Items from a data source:
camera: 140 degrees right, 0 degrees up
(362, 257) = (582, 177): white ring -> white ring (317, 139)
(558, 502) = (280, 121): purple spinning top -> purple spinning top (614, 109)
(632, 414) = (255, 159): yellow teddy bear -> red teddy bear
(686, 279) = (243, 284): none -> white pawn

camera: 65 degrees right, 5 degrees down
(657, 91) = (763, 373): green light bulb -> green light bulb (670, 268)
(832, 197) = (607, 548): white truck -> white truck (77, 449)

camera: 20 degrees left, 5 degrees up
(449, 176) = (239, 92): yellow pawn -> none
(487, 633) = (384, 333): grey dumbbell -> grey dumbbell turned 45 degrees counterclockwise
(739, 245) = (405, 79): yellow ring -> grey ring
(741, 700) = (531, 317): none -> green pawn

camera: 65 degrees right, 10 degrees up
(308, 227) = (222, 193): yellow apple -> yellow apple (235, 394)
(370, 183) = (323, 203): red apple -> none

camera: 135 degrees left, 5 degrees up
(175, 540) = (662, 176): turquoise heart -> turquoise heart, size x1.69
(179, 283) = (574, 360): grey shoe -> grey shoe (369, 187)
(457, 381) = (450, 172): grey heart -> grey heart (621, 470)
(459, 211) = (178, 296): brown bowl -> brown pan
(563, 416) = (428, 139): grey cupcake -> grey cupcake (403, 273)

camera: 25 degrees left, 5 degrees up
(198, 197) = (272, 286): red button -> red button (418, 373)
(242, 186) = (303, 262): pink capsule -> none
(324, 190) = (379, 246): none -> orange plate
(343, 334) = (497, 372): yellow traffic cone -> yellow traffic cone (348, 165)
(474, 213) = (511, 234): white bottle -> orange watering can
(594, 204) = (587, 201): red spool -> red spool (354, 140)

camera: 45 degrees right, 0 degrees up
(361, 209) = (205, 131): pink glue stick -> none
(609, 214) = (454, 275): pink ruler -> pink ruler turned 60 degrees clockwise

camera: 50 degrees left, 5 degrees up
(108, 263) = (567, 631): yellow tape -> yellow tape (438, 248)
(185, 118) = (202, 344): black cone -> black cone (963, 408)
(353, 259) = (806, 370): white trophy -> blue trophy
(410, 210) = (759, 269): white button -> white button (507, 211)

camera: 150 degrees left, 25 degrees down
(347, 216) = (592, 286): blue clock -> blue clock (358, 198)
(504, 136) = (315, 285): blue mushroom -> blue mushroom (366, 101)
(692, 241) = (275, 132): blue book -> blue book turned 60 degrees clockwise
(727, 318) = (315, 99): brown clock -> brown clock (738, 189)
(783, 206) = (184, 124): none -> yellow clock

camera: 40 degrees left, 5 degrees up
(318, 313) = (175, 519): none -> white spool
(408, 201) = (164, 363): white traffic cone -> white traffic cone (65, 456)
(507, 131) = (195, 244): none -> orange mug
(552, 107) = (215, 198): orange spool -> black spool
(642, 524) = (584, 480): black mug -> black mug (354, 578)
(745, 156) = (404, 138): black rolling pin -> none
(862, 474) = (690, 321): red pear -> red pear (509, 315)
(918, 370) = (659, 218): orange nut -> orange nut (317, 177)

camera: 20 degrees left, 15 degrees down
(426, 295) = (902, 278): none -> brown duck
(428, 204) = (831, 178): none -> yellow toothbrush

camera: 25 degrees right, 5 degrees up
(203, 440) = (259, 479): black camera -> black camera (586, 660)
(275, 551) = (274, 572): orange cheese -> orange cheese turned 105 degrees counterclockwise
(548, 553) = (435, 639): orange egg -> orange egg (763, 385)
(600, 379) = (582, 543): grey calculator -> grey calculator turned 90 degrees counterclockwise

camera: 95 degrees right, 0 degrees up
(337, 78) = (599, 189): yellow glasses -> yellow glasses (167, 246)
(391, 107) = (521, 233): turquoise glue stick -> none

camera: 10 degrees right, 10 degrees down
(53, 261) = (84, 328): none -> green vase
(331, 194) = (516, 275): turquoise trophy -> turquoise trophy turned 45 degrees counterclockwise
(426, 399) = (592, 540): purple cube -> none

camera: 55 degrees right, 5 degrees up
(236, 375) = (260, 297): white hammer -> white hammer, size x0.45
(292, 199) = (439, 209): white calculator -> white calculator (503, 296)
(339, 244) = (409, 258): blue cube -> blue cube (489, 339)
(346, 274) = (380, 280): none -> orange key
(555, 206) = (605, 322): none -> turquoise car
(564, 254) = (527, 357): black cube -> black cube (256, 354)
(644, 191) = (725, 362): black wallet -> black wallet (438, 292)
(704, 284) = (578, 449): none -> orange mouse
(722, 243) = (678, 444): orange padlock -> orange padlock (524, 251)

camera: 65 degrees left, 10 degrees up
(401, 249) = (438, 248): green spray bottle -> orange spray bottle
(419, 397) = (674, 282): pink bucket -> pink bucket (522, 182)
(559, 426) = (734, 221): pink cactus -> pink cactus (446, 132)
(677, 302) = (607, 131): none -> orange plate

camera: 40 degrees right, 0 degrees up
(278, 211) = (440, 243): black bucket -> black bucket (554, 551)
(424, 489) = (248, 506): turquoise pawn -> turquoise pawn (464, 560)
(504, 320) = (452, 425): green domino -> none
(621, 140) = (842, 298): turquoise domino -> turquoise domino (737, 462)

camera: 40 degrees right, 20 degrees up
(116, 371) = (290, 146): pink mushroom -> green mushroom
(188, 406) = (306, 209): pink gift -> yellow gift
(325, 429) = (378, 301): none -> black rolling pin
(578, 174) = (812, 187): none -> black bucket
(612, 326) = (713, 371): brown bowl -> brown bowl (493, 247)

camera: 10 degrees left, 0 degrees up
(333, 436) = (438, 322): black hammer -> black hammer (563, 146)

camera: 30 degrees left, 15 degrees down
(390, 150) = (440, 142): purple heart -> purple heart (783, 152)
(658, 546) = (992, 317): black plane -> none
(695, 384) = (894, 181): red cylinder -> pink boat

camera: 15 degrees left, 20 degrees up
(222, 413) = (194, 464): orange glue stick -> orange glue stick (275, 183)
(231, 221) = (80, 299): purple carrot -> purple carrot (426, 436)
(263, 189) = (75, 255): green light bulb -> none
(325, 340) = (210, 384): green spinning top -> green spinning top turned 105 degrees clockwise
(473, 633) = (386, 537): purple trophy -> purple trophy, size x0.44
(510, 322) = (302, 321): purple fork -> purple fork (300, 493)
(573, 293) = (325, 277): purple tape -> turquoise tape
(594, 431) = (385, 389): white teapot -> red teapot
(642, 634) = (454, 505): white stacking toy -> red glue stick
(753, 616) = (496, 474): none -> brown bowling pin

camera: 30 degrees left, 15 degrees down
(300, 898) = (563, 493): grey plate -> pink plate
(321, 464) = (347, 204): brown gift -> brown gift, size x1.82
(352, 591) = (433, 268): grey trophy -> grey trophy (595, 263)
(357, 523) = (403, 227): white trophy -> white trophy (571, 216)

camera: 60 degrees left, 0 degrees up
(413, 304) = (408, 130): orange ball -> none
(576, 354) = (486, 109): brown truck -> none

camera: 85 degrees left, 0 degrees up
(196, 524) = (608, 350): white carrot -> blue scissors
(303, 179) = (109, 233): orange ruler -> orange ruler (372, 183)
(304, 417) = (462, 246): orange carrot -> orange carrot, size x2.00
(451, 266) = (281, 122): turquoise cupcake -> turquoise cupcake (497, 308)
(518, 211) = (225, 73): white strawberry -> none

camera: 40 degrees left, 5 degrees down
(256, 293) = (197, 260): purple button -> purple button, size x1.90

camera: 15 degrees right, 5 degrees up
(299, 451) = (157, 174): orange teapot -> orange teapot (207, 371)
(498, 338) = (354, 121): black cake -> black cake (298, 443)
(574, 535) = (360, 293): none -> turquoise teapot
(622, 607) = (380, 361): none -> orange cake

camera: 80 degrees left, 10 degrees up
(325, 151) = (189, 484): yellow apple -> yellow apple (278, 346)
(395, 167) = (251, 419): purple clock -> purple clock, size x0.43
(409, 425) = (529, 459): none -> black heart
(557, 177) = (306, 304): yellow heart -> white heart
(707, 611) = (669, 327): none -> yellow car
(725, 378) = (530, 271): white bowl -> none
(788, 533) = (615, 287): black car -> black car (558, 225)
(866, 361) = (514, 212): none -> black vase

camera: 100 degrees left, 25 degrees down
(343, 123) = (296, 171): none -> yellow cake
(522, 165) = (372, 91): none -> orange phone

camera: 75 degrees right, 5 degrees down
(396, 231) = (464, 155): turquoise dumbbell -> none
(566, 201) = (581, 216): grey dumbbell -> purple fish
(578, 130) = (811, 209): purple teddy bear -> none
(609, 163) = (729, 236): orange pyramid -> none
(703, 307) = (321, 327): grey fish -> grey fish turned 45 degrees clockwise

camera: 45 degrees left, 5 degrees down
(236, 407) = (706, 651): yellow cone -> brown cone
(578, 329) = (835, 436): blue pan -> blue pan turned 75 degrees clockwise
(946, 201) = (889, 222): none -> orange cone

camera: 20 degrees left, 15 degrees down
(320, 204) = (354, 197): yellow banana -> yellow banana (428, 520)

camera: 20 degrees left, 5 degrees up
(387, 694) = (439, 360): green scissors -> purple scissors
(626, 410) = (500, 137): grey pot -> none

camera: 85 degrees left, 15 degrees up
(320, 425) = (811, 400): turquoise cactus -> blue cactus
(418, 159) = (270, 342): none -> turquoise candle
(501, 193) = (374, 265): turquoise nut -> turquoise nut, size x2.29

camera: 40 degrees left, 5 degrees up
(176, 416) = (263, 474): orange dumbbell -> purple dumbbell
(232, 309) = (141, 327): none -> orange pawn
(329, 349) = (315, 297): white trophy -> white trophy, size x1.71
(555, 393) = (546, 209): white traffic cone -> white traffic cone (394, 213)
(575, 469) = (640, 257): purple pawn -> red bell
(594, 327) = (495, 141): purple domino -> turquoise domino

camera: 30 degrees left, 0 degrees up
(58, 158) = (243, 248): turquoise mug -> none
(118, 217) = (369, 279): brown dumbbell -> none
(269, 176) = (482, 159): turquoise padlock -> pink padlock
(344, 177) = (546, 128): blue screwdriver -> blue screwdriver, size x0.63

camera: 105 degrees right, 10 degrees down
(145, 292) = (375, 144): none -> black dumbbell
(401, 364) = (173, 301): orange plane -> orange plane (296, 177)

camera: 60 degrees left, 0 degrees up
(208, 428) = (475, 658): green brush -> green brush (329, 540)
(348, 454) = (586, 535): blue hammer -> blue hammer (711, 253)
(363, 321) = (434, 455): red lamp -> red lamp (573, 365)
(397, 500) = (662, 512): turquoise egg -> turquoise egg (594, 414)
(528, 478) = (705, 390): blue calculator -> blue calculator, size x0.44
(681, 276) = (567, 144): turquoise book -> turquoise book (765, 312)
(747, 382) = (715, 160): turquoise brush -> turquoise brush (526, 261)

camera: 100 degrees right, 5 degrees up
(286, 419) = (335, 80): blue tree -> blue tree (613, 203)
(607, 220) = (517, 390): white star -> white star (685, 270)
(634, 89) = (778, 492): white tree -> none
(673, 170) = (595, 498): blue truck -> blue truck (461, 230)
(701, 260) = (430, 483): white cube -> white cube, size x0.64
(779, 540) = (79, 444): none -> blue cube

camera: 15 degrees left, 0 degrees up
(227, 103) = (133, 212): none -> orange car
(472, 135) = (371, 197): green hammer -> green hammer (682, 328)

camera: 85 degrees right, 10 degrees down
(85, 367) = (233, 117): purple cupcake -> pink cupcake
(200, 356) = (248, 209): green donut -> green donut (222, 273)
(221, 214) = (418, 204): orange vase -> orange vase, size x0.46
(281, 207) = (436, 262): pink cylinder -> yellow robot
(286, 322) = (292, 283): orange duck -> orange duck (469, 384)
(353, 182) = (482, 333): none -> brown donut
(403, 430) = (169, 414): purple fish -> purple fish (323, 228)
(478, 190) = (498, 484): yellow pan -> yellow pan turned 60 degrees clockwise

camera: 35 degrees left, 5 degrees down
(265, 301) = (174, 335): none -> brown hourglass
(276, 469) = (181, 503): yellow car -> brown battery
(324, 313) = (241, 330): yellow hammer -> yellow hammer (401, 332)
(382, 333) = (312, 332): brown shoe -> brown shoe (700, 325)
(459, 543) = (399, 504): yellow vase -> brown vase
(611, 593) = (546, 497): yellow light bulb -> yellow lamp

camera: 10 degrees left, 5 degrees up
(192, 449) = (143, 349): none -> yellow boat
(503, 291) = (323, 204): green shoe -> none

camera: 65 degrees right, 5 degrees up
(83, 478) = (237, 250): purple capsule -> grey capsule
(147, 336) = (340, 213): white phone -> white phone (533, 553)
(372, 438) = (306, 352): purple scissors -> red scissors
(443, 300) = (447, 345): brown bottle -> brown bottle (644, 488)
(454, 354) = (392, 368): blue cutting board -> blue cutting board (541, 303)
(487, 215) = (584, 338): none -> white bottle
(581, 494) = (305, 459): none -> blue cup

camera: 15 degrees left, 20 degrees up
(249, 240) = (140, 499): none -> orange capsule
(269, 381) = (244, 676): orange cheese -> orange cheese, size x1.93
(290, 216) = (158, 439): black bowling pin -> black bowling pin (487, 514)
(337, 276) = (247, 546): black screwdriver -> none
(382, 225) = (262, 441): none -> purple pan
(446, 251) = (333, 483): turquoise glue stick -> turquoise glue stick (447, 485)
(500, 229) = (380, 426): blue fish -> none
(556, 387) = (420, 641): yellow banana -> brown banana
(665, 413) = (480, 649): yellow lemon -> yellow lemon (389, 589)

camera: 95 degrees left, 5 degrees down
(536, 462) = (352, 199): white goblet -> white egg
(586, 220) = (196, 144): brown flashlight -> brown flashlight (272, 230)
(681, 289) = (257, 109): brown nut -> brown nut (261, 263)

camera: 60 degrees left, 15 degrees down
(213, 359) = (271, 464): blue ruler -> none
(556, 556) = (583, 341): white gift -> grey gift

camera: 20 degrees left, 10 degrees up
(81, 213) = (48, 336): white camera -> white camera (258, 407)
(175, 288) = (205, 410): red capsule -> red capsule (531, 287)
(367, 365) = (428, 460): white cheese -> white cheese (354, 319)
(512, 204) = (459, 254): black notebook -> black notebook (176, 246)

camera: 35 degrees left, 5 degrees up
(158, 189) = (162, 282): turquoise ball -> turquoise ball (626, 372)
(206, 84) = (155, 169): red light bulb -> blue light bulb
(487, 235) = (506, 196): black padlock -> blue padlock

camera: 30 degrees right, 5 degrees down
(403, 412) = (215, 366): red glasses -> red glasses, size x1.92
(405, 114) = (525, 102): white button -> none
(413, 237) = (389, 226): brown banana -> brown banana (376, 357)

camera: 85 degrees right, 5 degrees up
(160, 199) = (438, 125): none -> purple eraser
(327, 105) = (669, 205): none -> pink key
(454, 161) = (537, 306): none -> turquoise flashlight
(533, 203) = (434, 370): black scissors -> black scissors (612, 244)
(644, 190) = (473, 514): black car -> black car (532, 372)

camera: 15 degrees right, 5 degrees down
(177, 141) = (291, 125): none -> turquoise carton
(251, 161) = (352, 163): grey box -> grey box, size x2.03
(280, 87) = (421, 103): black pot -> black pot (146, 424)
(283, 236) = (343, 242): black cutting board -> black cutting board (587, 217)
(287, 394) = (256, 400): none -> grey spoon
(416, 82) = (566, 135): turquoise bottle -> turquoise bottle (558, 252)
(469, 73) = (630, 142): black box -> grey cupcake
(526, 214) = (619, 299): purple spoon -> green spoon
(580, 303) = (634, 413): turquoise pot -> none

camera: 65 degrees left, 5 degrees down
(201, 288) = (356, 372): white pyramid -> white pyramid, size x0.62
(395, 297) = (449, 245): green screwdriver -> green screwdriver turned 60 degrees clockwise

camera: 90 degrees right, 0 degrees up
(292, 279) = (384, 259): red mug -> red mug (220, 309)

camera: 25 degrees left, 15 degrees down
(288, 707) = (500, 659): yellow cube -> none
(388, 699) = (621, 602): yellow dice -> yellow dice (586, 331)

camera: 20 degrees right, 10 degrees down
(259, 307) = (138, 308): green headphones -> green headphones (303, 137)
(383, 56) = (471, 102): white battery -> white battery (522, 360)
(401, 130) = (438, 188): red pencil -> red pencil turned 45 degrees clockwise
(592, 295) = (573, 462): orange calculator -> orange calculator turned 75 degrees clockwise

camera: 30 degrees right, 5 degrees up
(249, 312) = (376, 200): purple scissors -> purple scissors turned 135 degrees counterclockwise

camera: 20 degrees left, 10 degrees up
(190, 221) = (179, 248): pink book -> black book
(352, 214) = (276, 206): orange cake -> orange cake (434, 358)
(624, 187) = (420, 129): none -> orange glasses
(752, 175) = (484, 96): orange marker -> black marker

Your goal:
Write out only the lines that run from the line containing "(236, 375) = (260, 297): white" through the line containing "(578, 174) = (812, 187): none -> black bucket", both included, exactly as they appear above.

Final answer:
(236, 375) = (260, 297): white hammer -> white hammer, size x0.45
(292, 199) = (439, 209): white calculator -> white calculator (503, 296)
(339, 244) = (409, 258): blue cube -> blue cube (489, 339)
(346, 274) = (380, 280): none -> orange key
(555, 206) = (605, 322): none -> turquoise car
(564, 254) = (527, 357): black cube -> black cube (256, 354)
(644, 191) = (725, 362): black wallet -> black wallet (438, 292)
(704, 284) = (578, 449): none -> orange mouse
(722, 243) = (678, 444): orange padlock -> orange padlock (524, 251)

camera: 65 degrees left, 10 degrees up
(401, 249) = (438, 248): green spray bottle -> orange spray bottle
(419, 397) = (674, 282): pink bucket -> pink bucket (522, 182)
(559, 426) = (734, 221): pink cactus -> pink cactus (446, 132)
(677, 302) = (607, 131): none -> orange plate

camera: 40 degrees right, 0 degrees up
(278, 211) = (440, 243): black bucket -> black bucket (554, 551)
(424, 489) = (248, 506): turquoise pawn -> turquoise pawn (464, 560)
(504, 320) = (452, 425): green domino -> none
(621, 140) = (842, 298): turquoise domino -> turquoise domino (737, 462)

camera: 40 degrees right, 20 degrees up
(116, 371) = (290, 146): pink mushroom -> green mushroom
(188, 406) = (306, 209): pink gift -> yellow gift
(325, 429) = (378, 301): none -> black rolling pin
(578, 174) = (812, 187): none -> black bucket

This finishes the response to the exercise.